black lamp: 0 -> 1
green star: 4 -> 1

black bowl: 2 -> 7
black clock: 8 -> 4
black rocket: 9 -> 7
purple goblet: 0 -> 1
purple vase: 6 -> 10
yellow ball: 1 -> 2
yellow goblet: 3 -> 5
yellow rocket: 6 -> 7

== == ==

■ **WHAT IS NEEDED**
The material shown above must be written out again in full, exactly as it reads.

■ **ANSWER SECTION**
black lamp: 0 -> 1
green star: 4 -> 1

black bowl: 2 -> 7
black clock: 8 -> 4
black rocket: 9 -> 7
purple goblet: 0 -> 1
purple vase: 6 -> 10
yellow ball: 1 -> 2
yellow goblet: 3 -> 5
yellow rocket: 6 -> 7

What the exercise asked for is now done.